**Record set:**
..............................

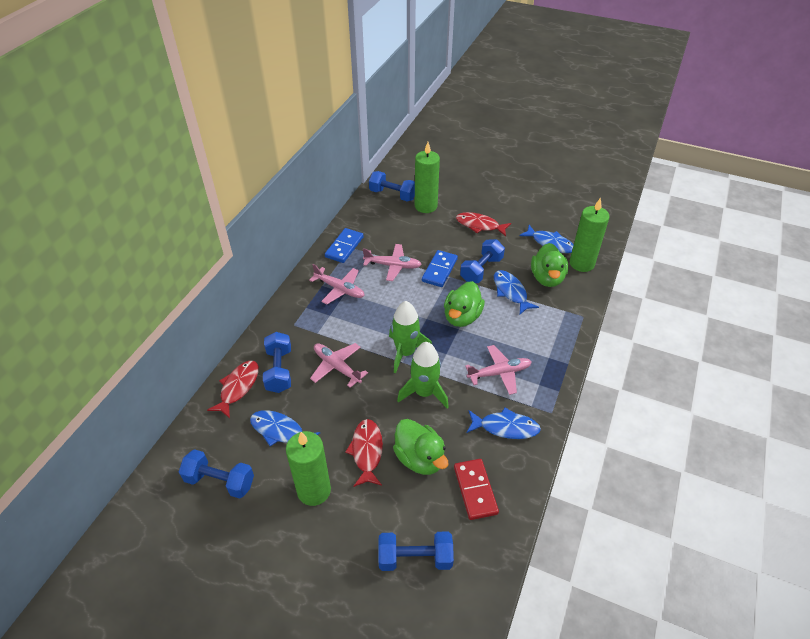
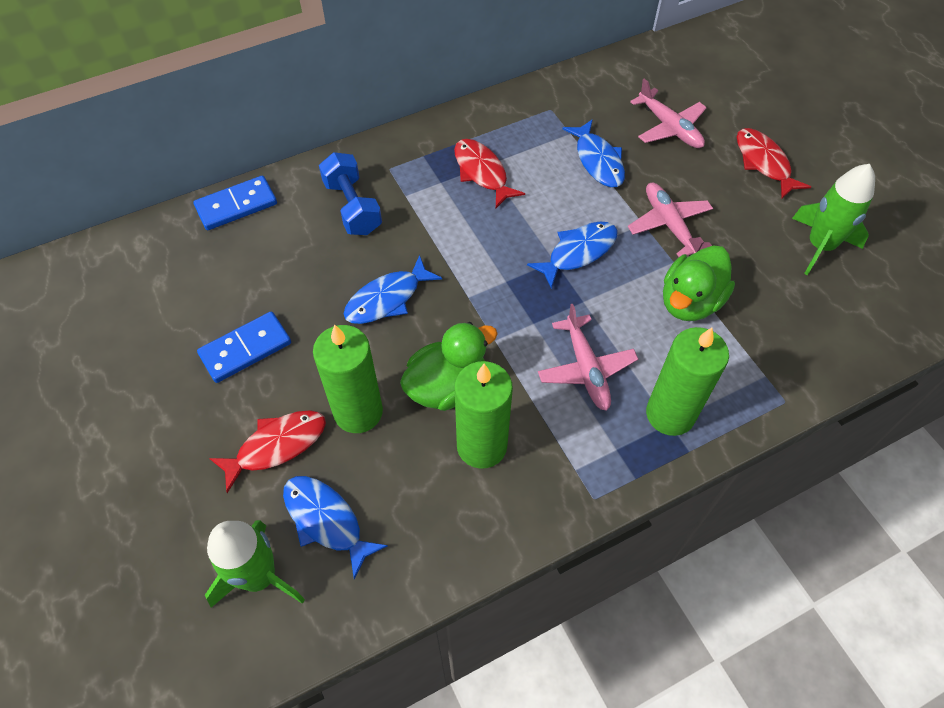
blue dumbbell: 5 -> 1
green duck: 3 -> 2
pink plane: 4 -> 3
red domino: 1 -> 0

..............................

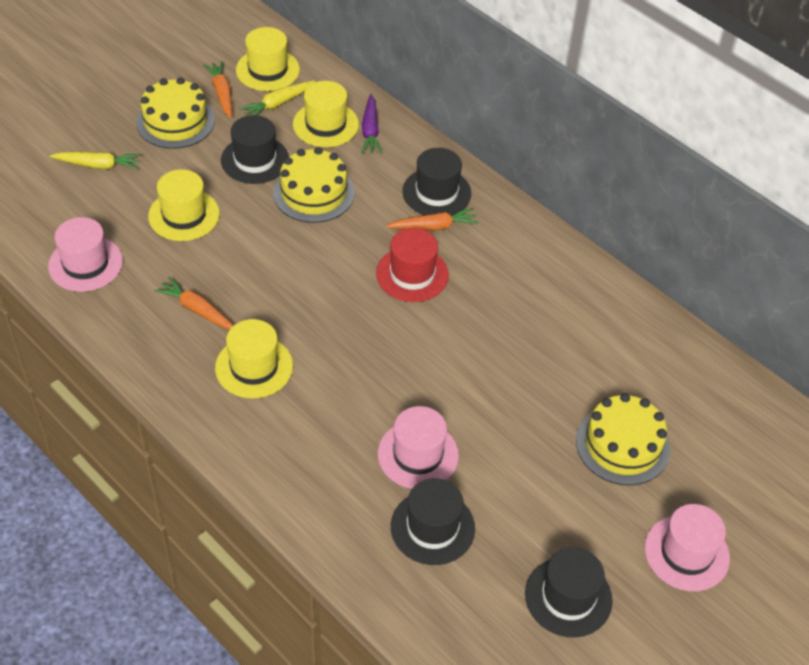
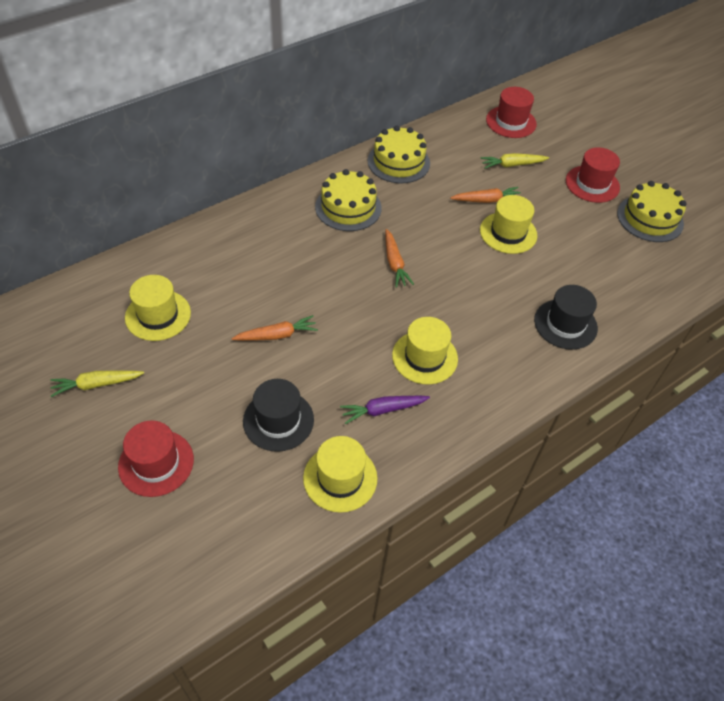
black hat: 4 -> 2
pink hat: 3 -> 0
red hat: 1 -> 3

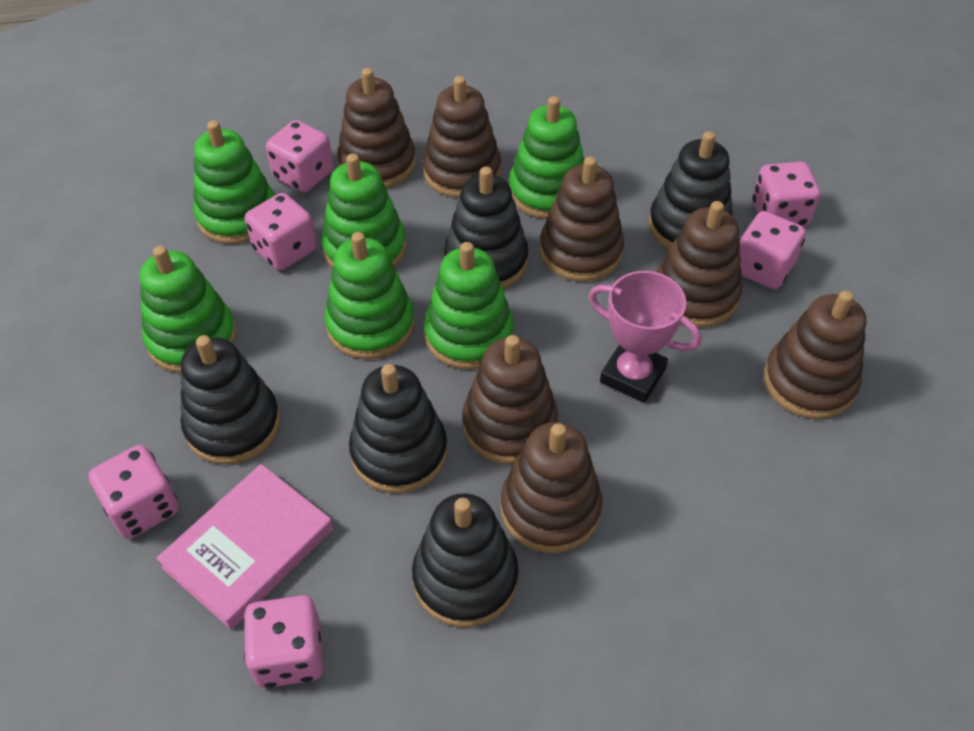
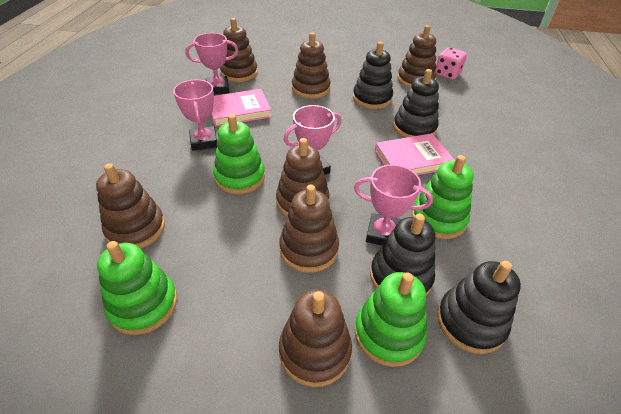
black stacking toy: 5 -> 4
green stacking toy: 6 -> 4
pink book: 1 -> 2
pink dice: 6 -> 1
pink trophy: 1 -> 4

..............................

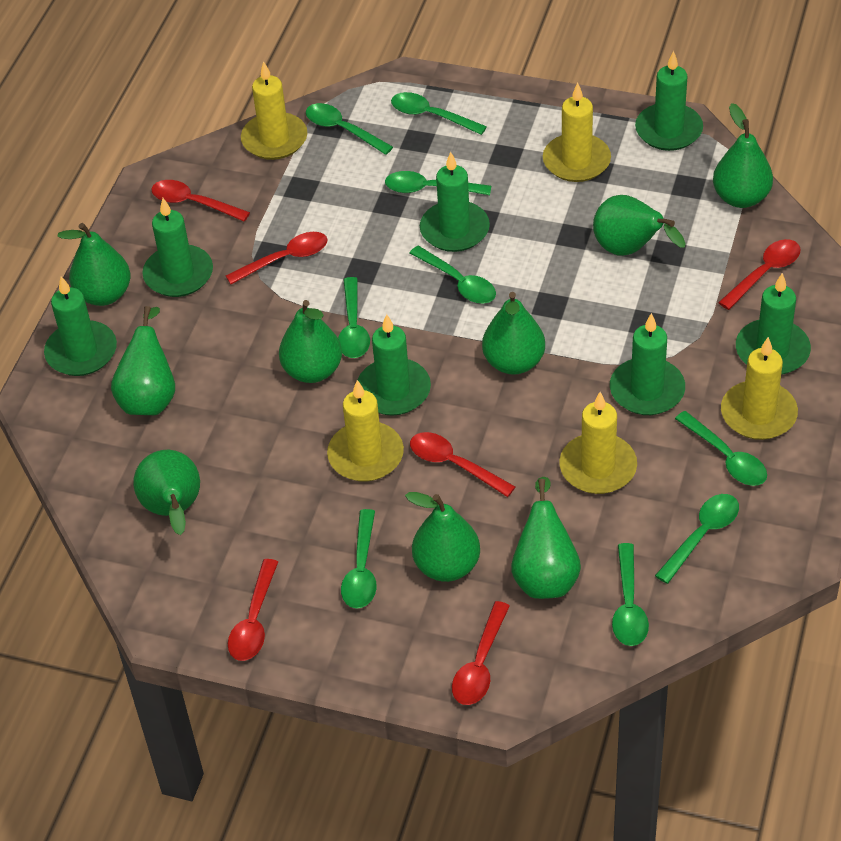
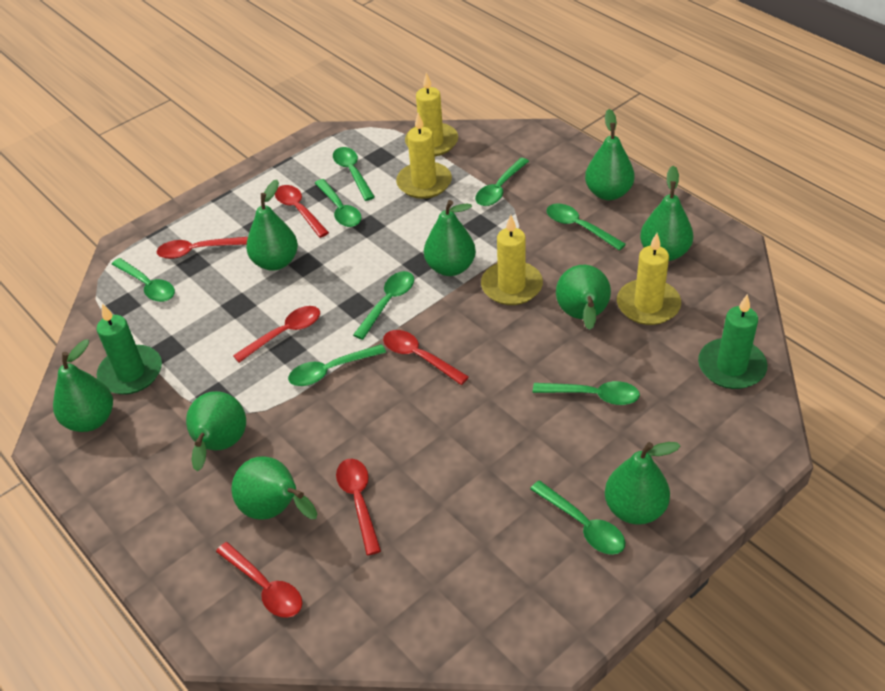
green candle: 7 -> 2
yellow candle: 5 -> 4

..............................

**Exercise directions:** Every line above from the line with "blue dumbbell: 5 -> 1" to the line with "red domino: 1 -> 0", both included, must be reproduced exactly, and no other line may appear.

**Result of this task:**
blue dumbbell: 5 -> 1
green duck: 3 -> 2
pink plane: 4 -> 3
red domino: 1 -> 0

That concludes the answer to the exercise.